#### Assignment:
Which lines run from the one containing "C1: 220nF (+24V, GND) -> 220nF (GND, JACK)" to the end of the entries below? Retype exactly those, both ends included.

(Exercise input begins)

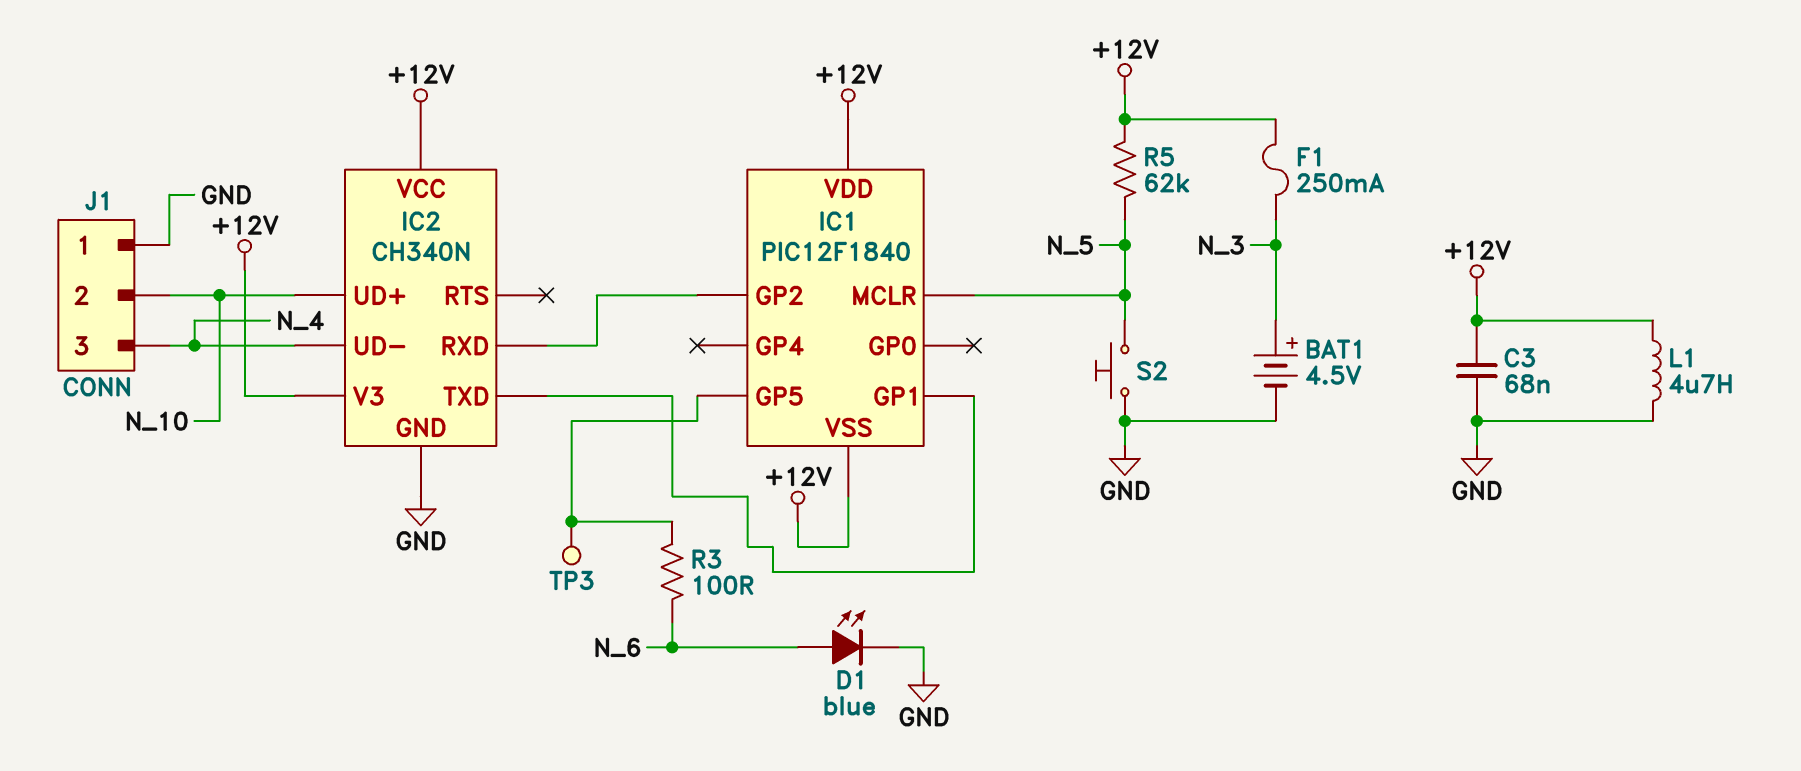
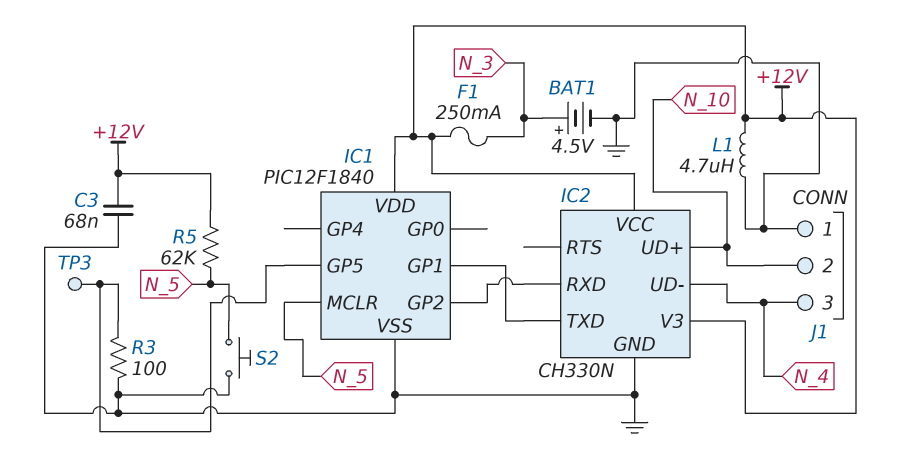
D1: LED blue (A N_6, K GND) -> none
IC1 pin VSS: +12V -> GND
IC2: CH340N -> CH330N
R3: 100 (IC1/GP5, N_6) -> 100 (GND, IC1/GP5)

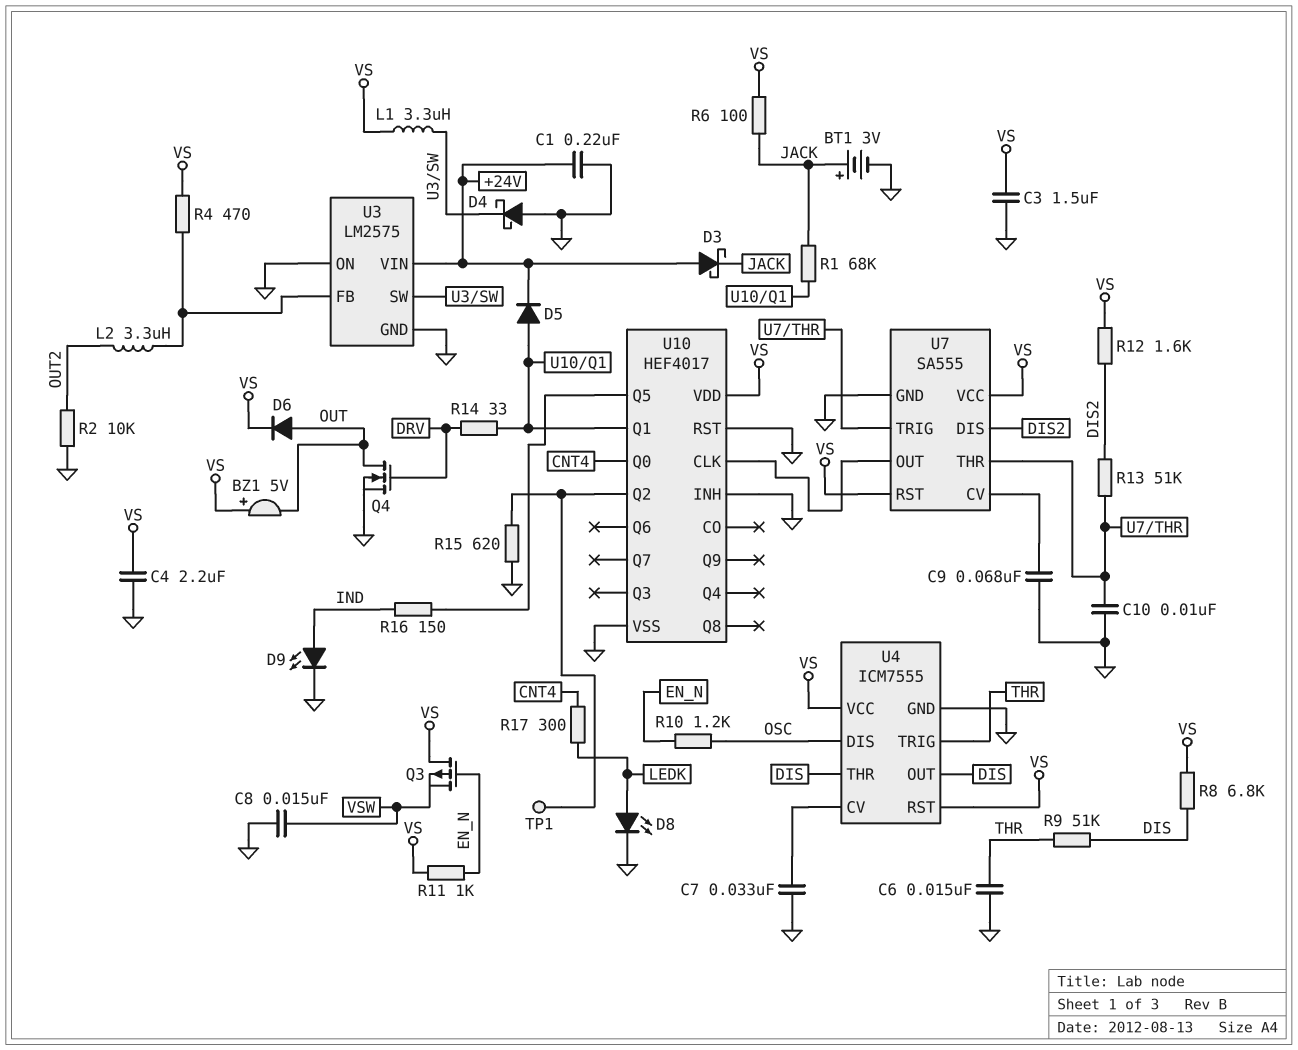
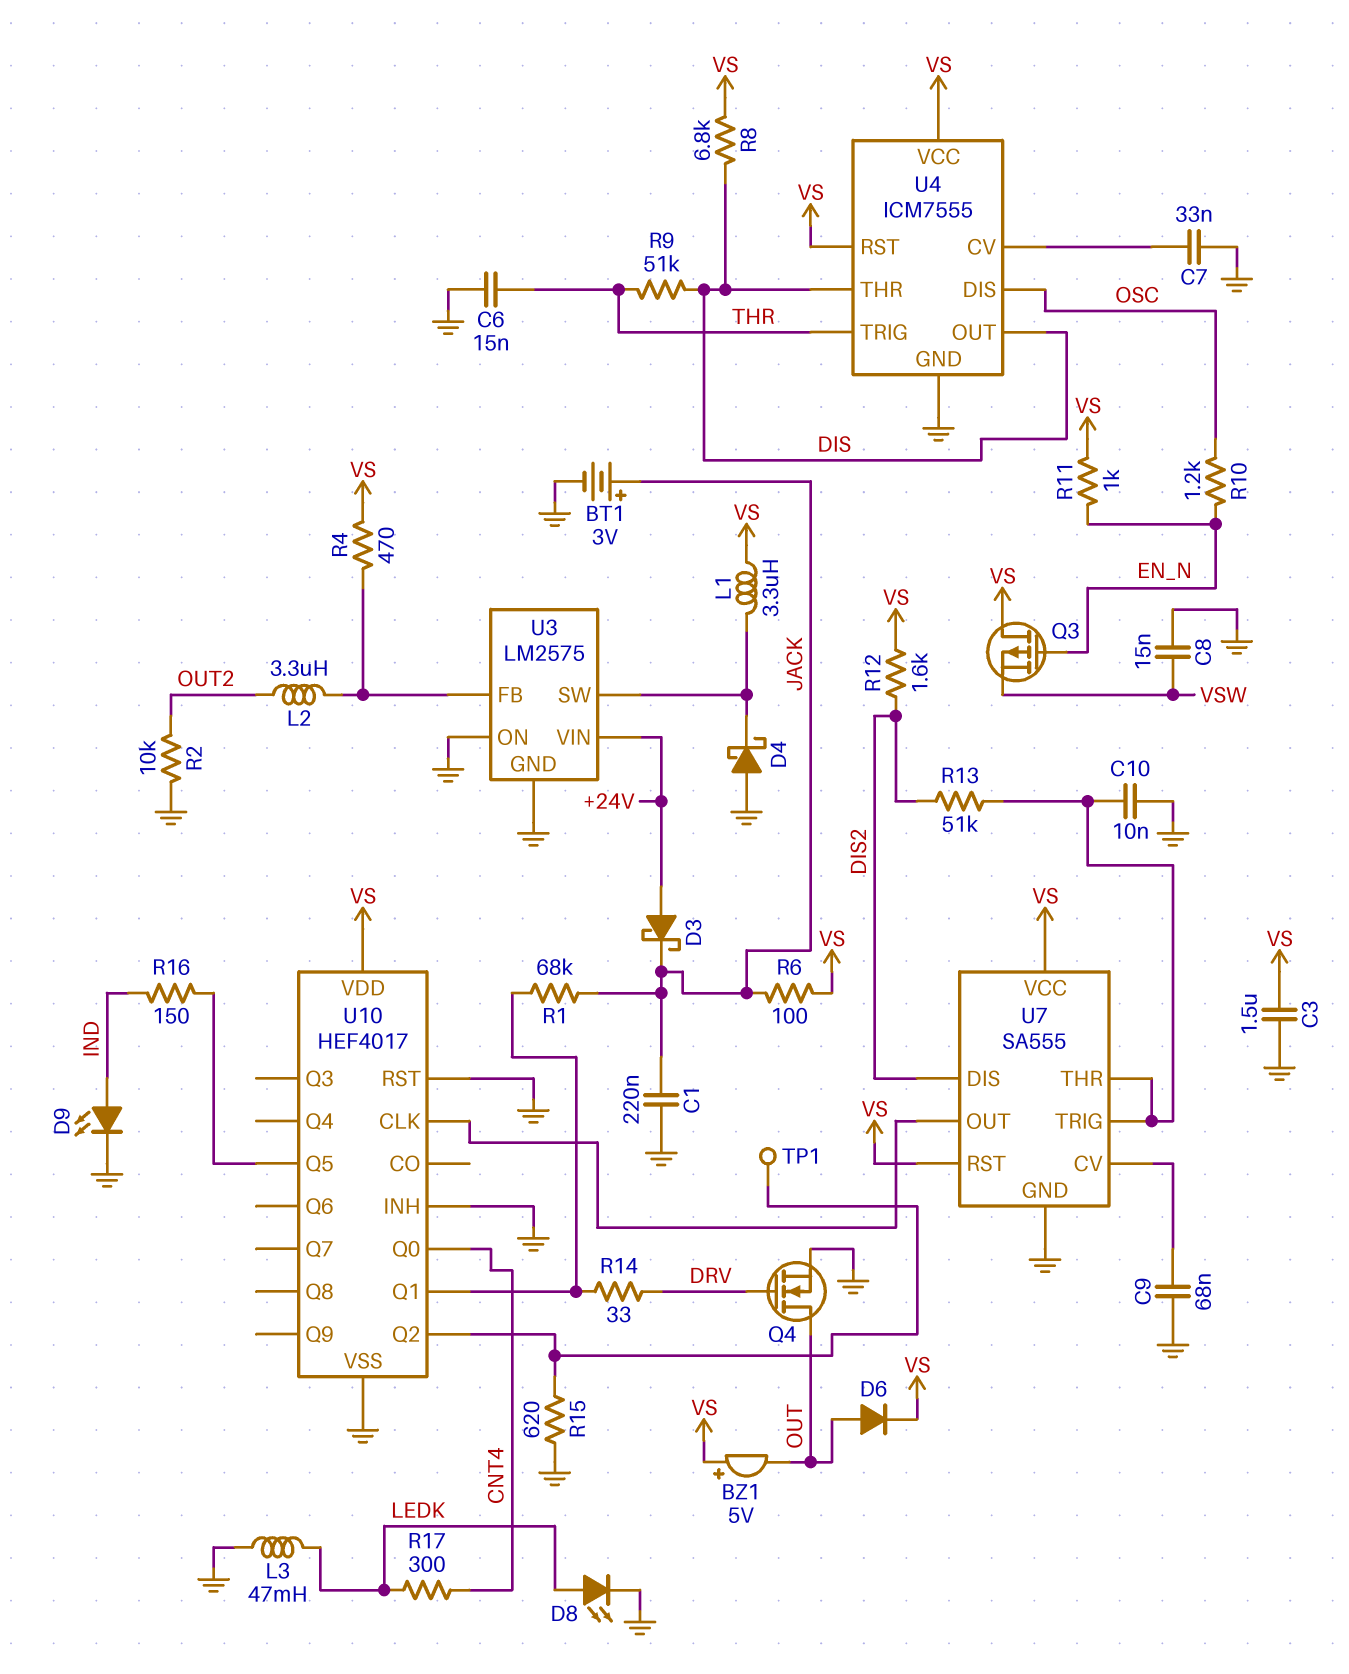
C1: 220nF (+24V, GND) -> 220nF (GND, JACK)
C4: 2.2uF (GND, VS) -> none
D5: diode (A U10/Q1, K +24V) -> none
L3: none -> 47mH (GND, LEDK)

(Exercise input ends)

#### Written response:
C1: 220nF (+24V, GND) -> 220nF (GND, JACK)
C4: 2.2uF (GND, VS) -> none
D5: diode (A U10/Q1, K +24V) -> none
L3: none -> 47mH (GND, LEDK)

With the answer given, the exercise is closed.